EXERCISE INPUTS:
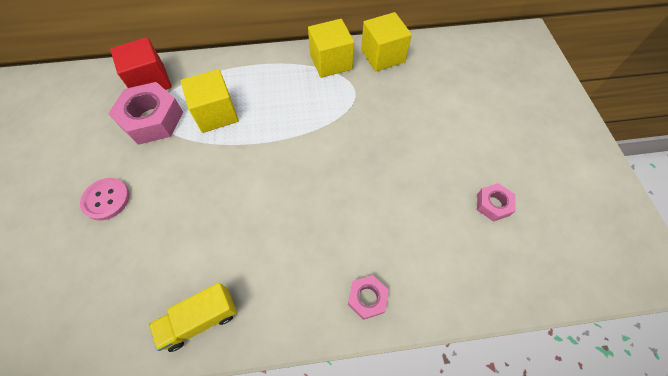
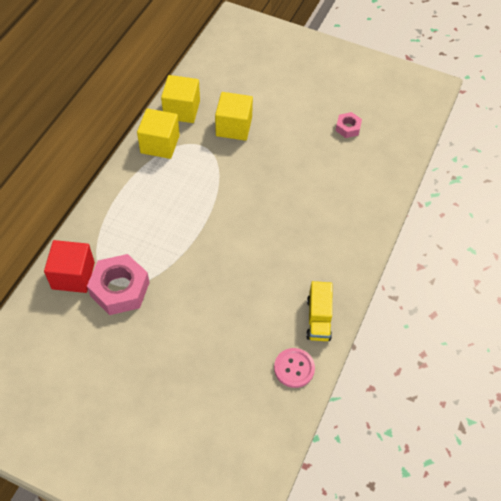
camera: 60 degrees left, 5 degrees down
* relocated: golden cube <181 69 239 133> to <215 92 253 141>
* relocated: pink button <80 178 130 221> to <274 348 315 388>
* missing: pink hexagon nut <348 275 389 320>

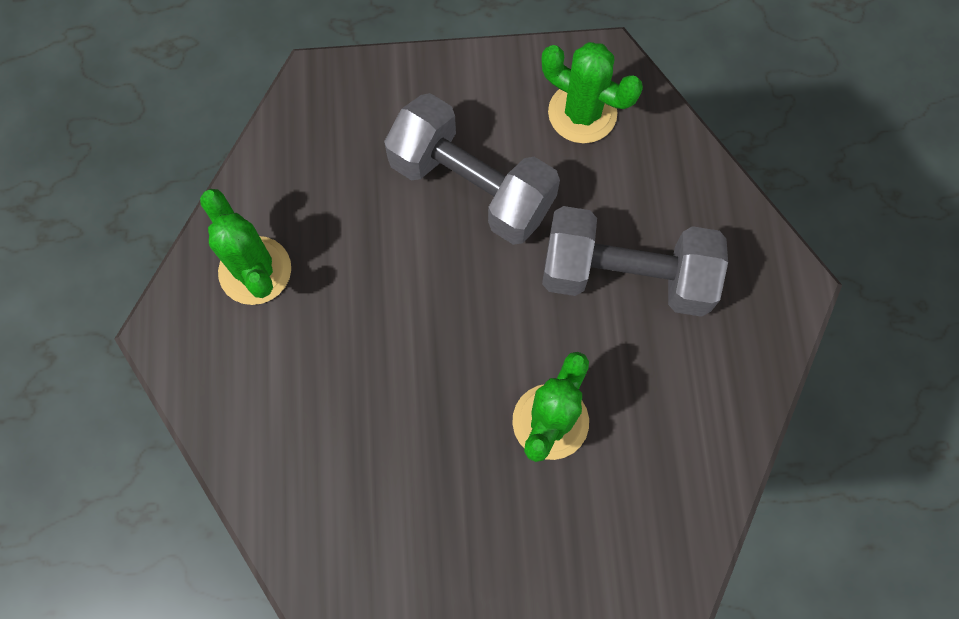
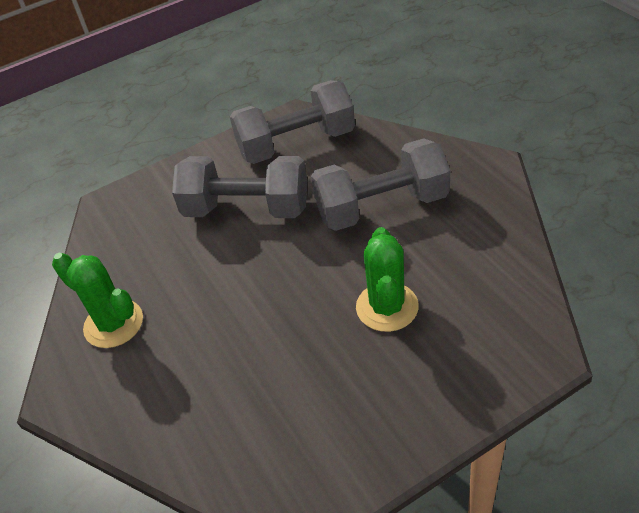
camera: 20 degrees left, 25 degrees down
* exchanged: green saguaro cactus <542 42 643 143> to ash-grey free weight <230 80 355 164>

ACTIVITY: The copy you give must run from the line containing "348 315 388>" through the last line of the records, exactly, with the pictures left out.

ANSWER:
* relocated: pink button <80 178 130 221> to <274 348 315 388>
* missing: pink hexagon nut <348 275 389 320>

camera: 20 degrees left, 25 degrees down
* exchanged: green saguaro cactus <542 42 643 143> to ash-grey free weight <230 80 355 164>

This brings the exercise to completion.